WORK INSTRUCTIONS:
Exactly as they stand, give the records below again, with no images.

Records from a collection:

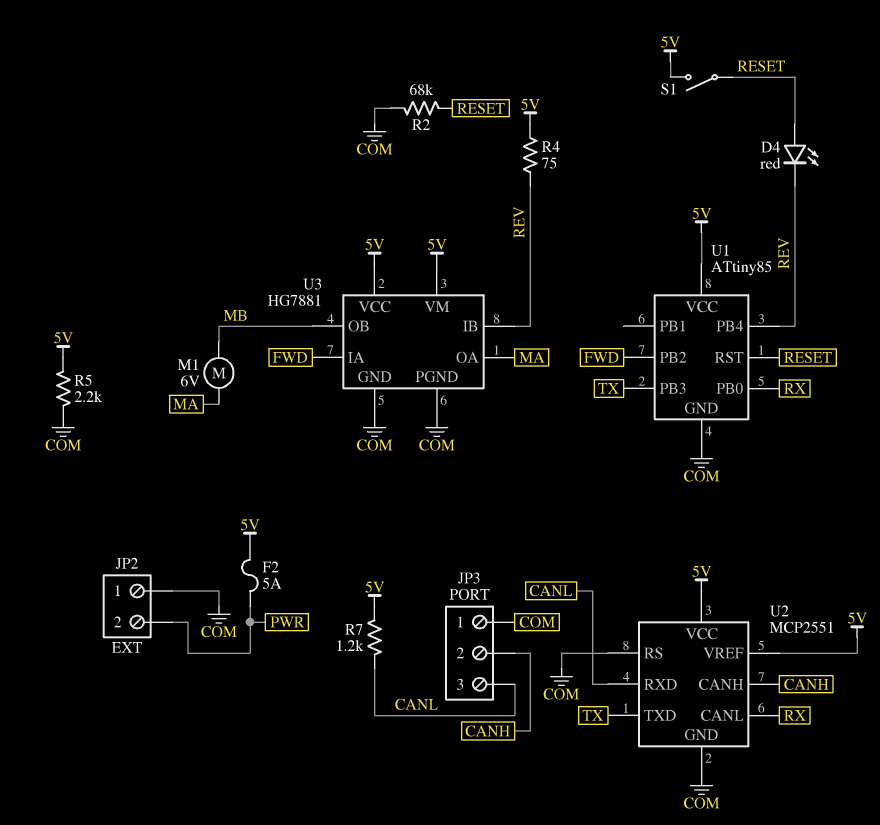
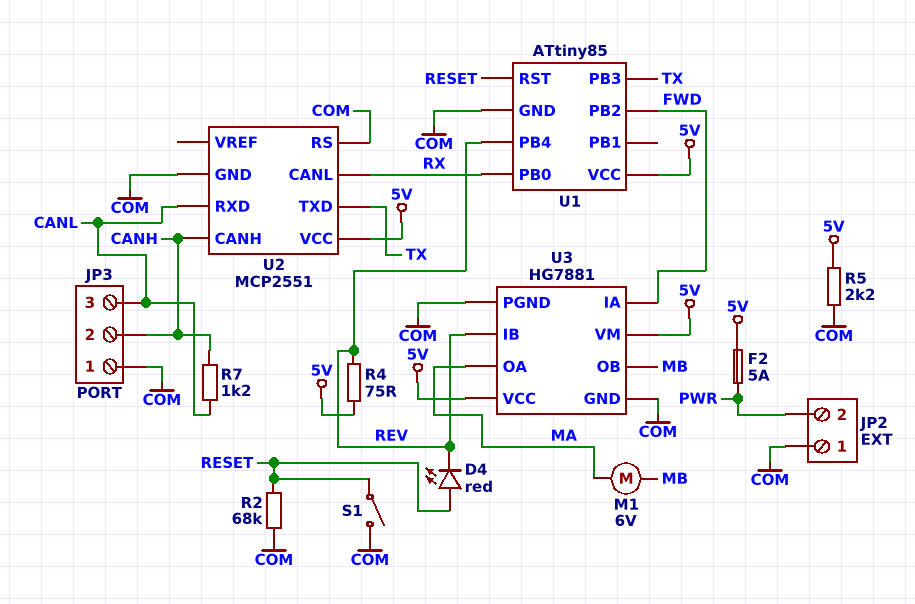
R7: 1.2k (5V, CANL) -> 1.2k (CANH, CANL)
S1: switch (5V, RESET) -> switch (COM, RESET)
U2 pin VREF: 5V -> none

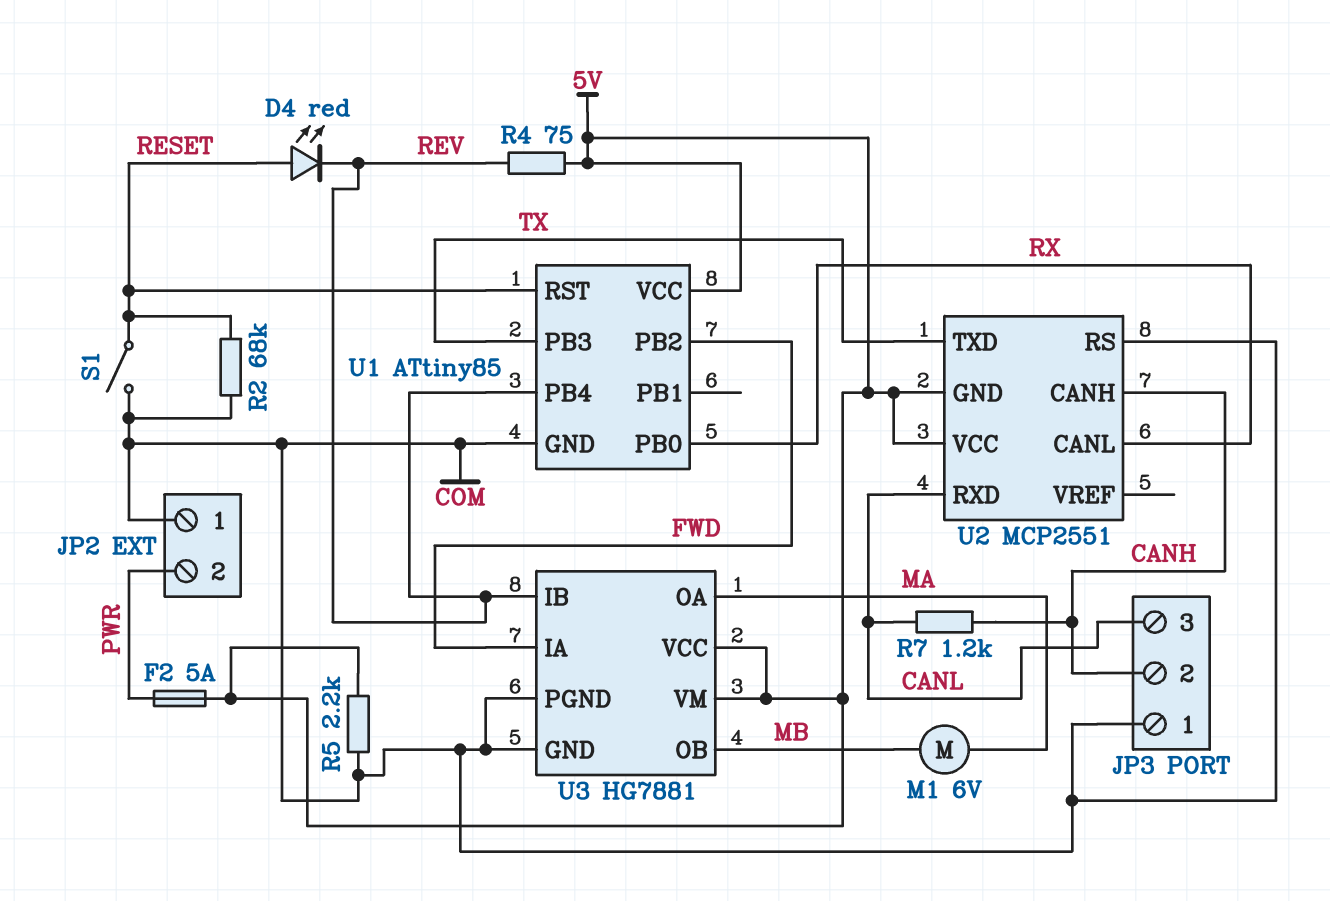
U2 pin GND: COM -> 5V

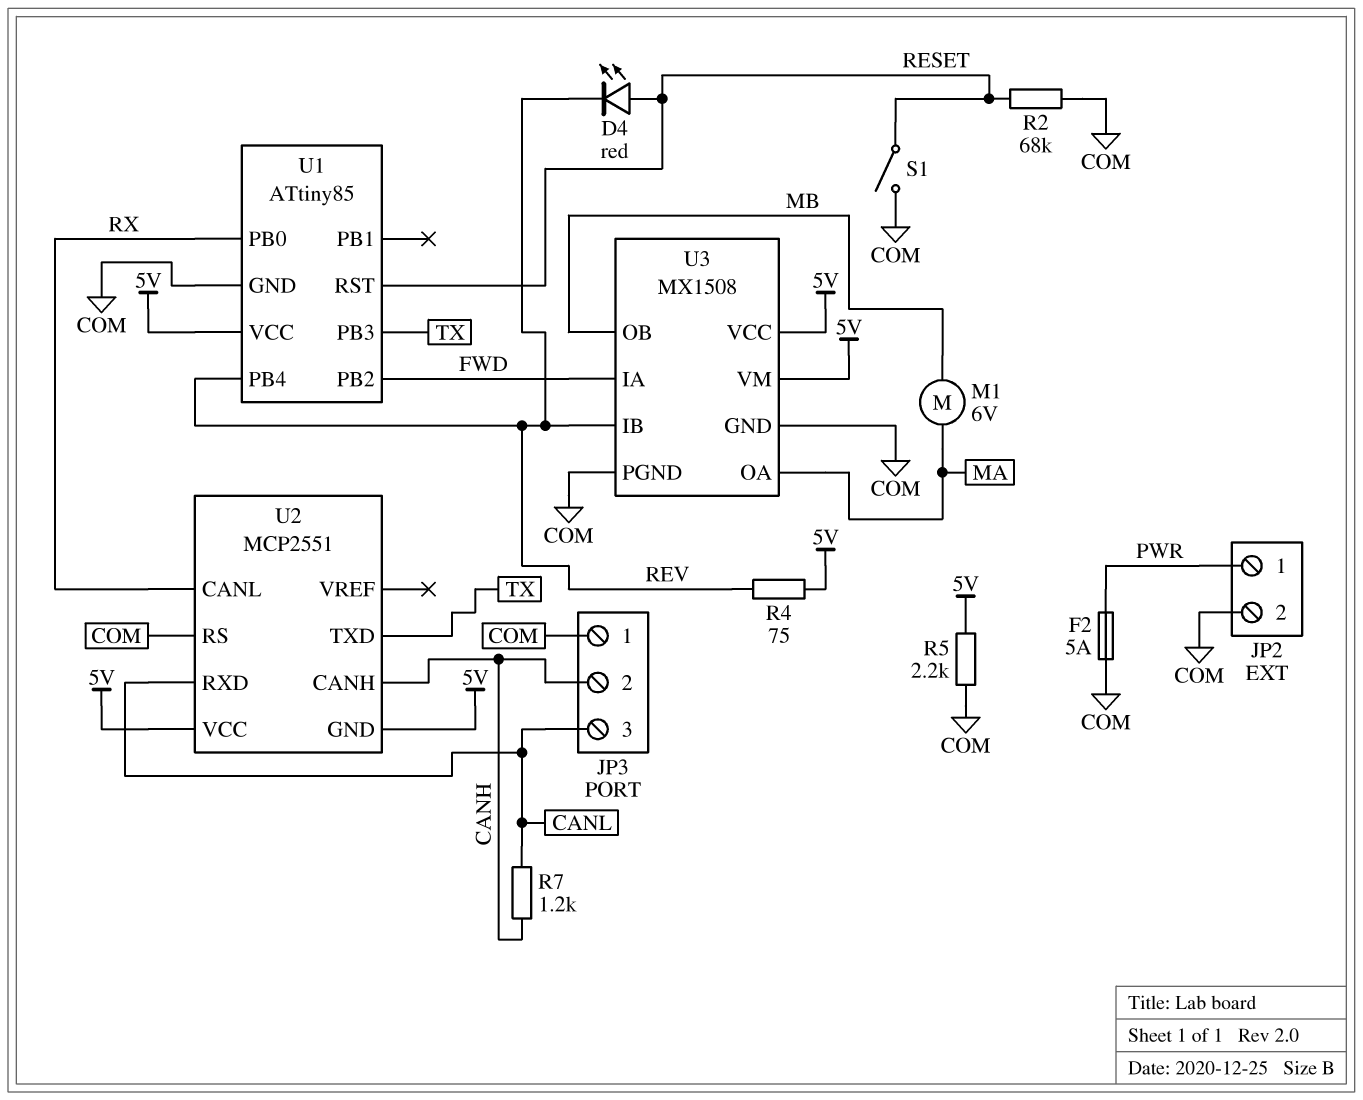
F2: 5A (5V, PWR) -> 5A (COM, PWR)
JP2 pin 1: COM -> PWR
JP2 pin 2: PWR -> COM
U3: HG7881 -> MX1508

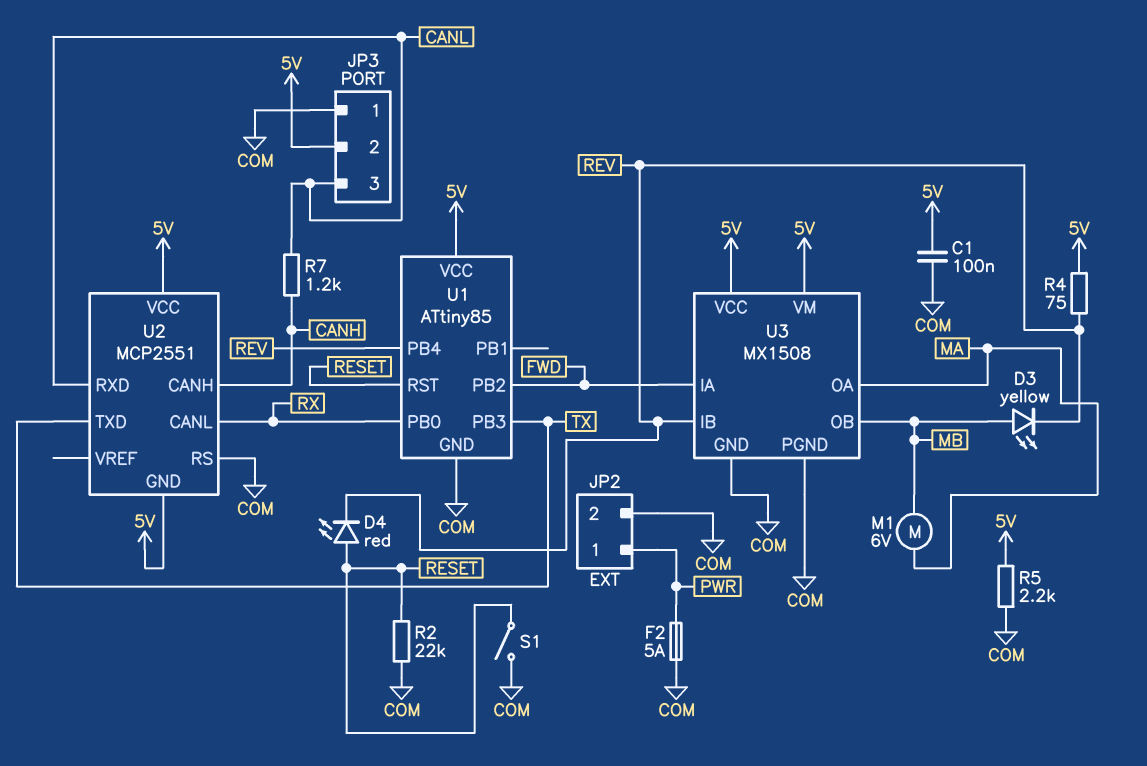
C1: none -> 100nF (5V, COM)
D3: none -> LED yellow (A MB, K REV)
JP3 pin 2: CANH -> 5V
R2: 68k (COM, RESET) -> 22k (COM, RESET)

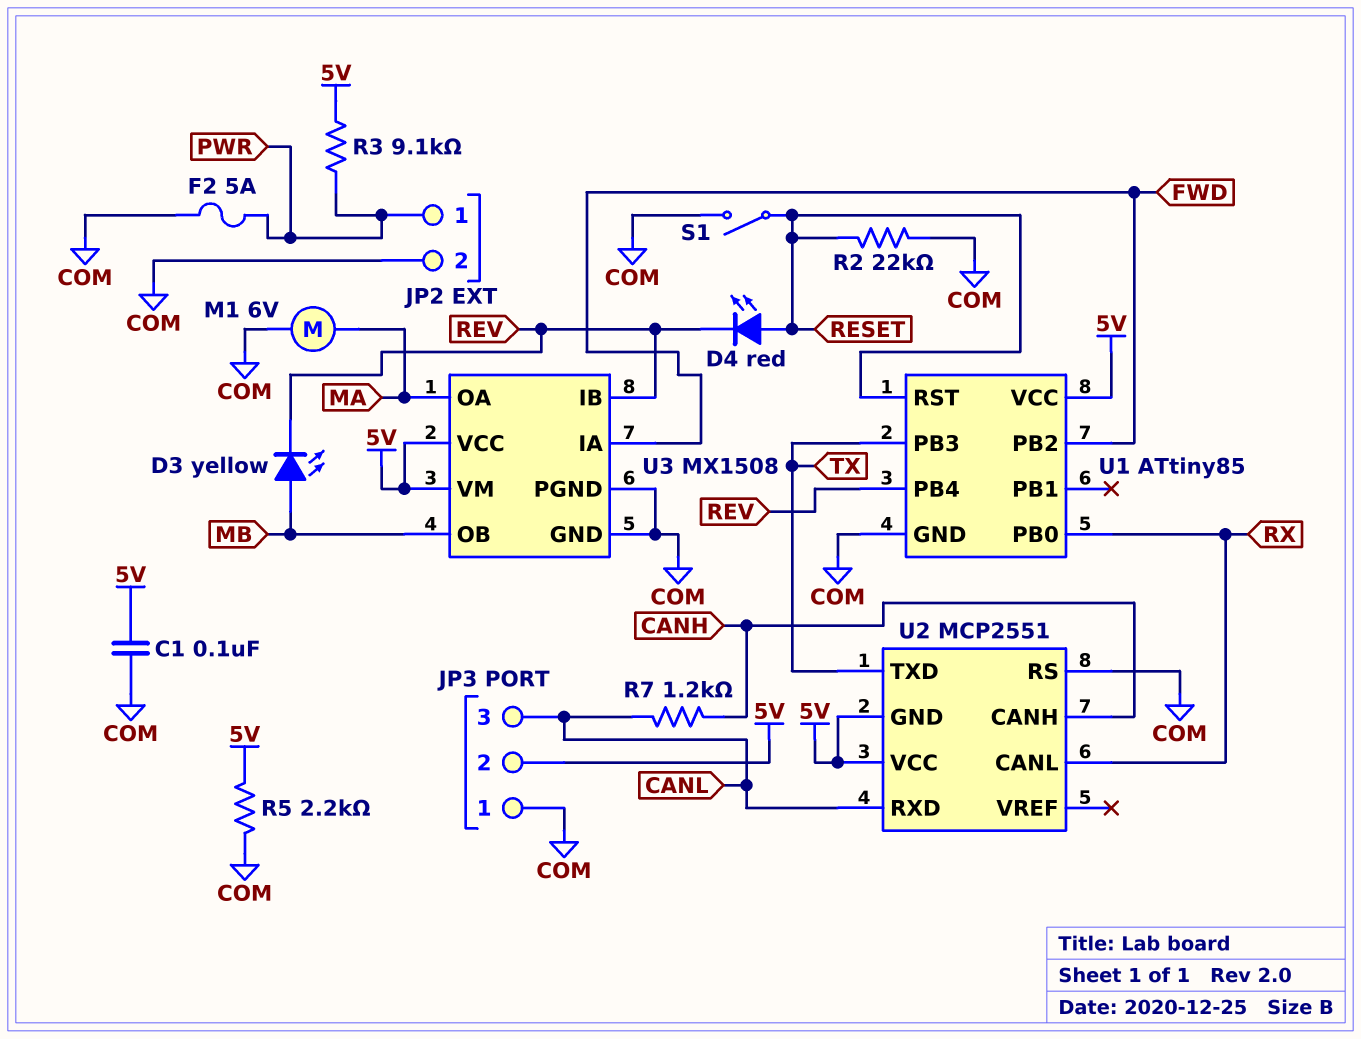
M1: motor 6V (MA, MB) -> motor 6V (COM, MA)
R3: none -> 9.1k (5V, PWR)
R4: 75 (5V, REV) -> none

ANSWER BELOW:
R7: 1.2k (5V, CANL) -> 1.2k (CANH, CANL)
S1: switch (5V, RESET) -> switch (COM, RESET)
U2 pin VREF: 5V -> none

U2 pin GND: COM -> 5V

F2: 5A (5V, PWR) -> 5A (COM, PWR)
JP2 pin 1: COM -> PWR
JP2 pin 2: PWR -> COM
U3: HG7881 -> MX1508

C1: none -> 100nF (5V, COM)
D3: none -> LED yellow (A MB, K REV)
JP3 pin 2: CANH -> 5V
R2: 68k (COM, RESET) -> 22k (COM, RESET)

M1: motor 6V (MA, MB) -> motor 6V (COM, MA)
R3: none -> 9.1k (5V, PWR)
R4: 75 (5V, REV) -> none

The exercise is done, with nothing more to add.